■ Your objective
Please retype every entry below, keeping it exactly the same.

[Dataset entries]
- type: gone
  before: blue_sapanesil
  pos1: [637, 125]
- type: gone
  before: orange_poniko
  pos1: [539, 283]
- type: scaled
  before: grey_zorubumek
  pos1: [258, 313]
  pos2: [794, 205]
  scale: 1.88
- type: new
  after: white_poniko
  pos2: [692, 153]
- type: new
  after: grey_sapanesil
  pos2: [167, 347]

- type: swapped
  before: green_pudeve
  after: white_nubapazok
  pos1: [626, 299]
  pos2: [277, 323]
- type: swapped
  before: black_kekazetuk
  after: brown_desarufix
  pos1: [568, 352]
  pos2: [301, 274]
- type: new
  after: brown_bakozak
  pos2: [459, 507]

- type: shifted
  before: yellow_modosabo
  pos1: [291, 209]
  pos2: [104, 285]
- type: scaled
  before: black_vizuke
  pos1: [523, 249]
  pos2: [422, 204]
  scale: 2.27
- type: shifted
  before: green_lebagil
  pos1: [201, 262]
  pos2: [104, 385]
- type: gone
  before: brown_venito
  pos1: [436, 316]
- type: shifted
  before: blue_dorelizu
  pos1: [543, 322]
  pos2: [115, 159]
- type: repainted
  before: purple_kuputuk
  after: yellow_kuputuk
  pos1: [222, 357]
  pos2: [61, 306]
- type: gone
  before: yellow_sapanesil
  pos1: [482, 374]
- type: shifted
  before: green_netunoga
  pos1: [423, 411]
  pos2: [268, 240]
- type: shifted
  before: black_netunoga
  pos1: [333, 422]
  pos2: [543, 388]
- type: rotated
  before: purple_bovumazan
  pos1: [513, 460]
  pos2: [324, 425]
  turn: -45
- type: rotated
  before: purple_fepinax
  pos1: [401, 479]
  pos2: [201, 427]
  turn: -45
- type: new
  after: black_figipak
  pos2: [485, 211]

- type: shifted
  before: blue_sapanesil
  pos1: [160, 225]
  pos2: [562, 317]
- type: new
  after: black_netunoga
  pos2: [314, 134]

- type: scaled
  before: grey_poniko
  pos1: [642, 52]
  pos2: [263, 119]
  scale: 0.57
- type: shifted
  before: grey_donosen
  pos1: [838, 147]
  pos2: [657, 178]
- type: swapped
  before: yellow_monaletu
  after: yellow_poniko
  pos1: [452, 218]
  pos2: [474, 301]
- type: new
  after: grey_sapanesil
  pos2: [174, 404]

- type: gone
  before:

■ Solution to the problem
- type: gone
  before: blue_sapanesil
  pos1: [637, 125]
- type: gone
  before: orange_poniko
  pos1: [539, 283]
- type: scaled
  before: grey_zorubumek
  pos1: [258, 313]
  pos2: [794, 205]
  scale: 1.88
- type: new
  after: white_poniko
  pos2: [692, 153]
- type: new
  after: grey_sapanesil
  pos2: [167, 347]

- type: swapped
  before: green_pudeve
  after: white_nubapazok
  pos1: [626, 299]
  pos2: [277, 323]
- type: swapped
  before: black_kekazetuk
  after: brown_desarufix
  pos1: [568, 352]
  pos2: [301, 274]
- type: new
  after: brown_bakozak
  pos2: [459, 507]

- type: shifted
  before: yellow_modosabo
  pos1: [291, 209]
  pos2: [104, 285]
- type: scaled
  before: black_vizuke
  pos1: [523, 249]
  pos2: [422, 204]
  scale: 2.27
- type: shifted
  before: green_lebagil
  pos1: [201, 262]
  pos2: [104, 385]
- type: gone
  before: brown_venito
  pos1: [436, 316]
- type: shifted
  before: blue_dorelizu
  pos1: [543, 322]
  pos2: [115, 159]
- type: repainted
  before: purple_kuputuk
  after: yellow_kuputuk
  pos1: [222, 357]
  pos2: [61, 306]
- type: gone
  before: yellow_sapanesil
  pos1: [482, 374]
- type: shifted
  before: green_netunoga
  pos1: [423, 411]
  pos2: [268, 240]
- type: shifted
  before: black_netunoga
  pos1: [333, 422]
  pos2: [543, 388]
- type: rotated
  before: purple_bovumazan
  pos1: [513, 460]
  pos2: [324, 425]
  turn: -45
- type: rotated
  before: purple_fepinax
  pos1: [401, 479]
  pos2: [201, 427]
  turn: -45
- type: new
  after: black_figipak
  pos2: [485, 211]

- type: shifted
  before: blue_sapanesil
  pos1: [160, 225]
  pos2: [562, 317]
- type: new
  after: black_netunoga
  pos2: [314, 134]

- type: scaled
  before: grey_poniko
  pos1: [642, 52]
  pos2: [263, 119]
  scale: 0.57
- type: shifted
  before: grey_donosen
  pos1: [838, 147]
  pos2: [657, 178]
- type: swapped
  before: yellow_monaletu
  after: yellow_poniko
  pos1: [452, 218]
  pos2: [474, 301]
- type: new
  after: grey_sapanesil
  pos2: [174, 404]

- type: gone
  before:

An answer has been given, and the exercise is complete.